> _YOUR OBJECTIVE_:
Transcribe the records exactly from the line with "Mask: adipose tissue." to the end, both included.

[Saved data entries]
◆ ◆ ◆ ◆

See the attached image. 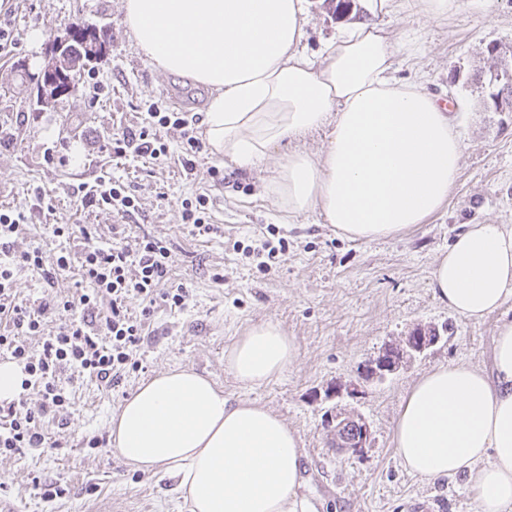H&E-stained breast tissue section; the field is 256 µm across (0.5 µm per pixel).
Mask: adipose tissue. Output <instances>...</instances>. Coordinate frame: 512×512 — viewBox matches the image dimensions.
Here are the masks:
<instances>
[{
    "mask_svg": "<svg viewBox=\"0 0 512 512\" xmlns=\"http://www.w3.org/2000/svg\"><path fill=\"white\" fill-rule=\"evenodd\" d=\"M127 29L158 69L209 86L205 138L242 170L275 145L325 131L315 154L292 151L266 182L291 216L320 211L370 243L425 223L448 202L464 144L425 75L397 76L426 52L423 29L457 0H360L345 35L321 55L305 46L306 0H123ZM439 301L479 320L512 301V227L471 224L436 260ZM297 356L271 321L252 325L224 357L245 388L283 375ZM114 449L134 470L174 476L187 512H313L300 494L301 435L268 408L225 397L190 368L143 383L111 419ZM403 466L431 481L468 474L476 512H512V321L494 341L492 371L441 363L409 390L393 423Z\"/></svg>",
    "mask_w": 512,
    "mask_h": 512,
    "instance_id": "1",
    "label": "adipose tissue"
}]
</instances>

◆ ◆ ◆ ◆

> _TASK RESULT_:
Mask: adipose tissue. Output <instances>...</instances>. Coordinate frame: 512×512 — viewBox matches the image dimensions.
Here are the masks:
<instances>
[{
    "mask_svg": "<svg viewBox=\"0 0 512 512\" xmlns=\"http://www.w3.org/2000/svg\"><path fill=\"white\" fill-rule=\"evenodd\" d=\"M127 29L158 69L209 86L205 138L242 170L275 145L325 131L315 154L292 151L266 182L291 216L320 211L370 243L425 223L448 202L464 144L425 75L397 76L426 52L423 29L457 0H360L345 35L321 55L305 46L306 0H123ZM439 301L479 320L512 301V227L471 224L436 260ZM297 356L271 321L252 325L224 357L245 388L283 375ZM114 449L134 470L174 476L187 512H313L300 494L301 435L268 408L225 397L190 368L143 383L111 419ZM403 466L431 481L468 474L476 512H512V321L494 341L492 371L441 363L409 390L393 423Z\"/></svg>",
    "mask_w": 512,
    "mask_h": 512,
    "instance_id": "1",
    "label": "adipose tissue"
}]
</instances>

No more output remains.